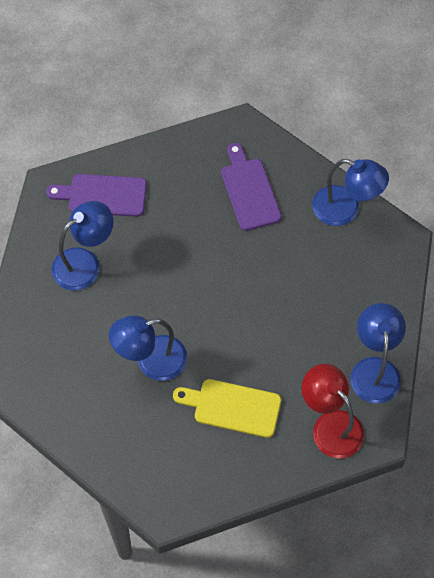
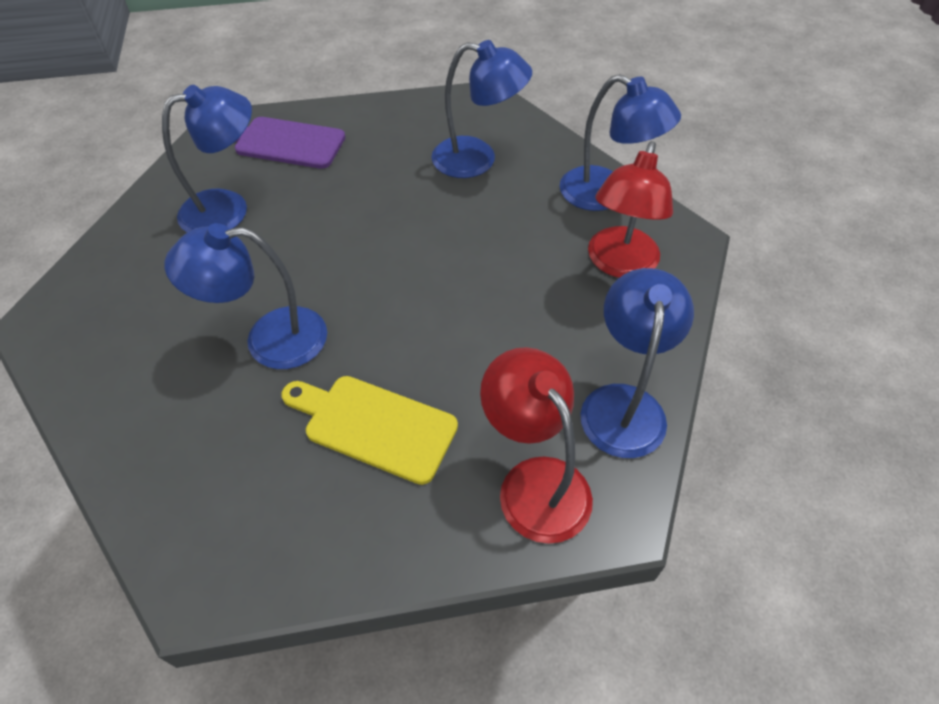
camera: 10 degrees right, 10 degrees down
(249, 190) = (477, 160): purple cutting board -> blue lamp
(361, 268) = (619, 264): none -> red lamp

==

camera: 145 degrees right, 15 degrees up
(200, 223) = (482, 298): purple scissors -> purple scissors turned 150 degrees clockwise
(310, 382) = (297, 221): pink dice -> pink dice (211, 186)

==

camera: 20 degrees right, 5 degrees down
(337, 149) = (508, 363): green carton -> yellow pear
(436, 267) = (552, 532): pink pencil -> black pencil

▸ WHAT TO WORK ON:
Look through the material above for "lamp" and copy the lines that have it.

▸ RESPONSE TO THE EXERCISE:
(249, 190) = (477, 160): purple cutting board -> blue lamp
(361, 268) = (619, 264): none -> red lamp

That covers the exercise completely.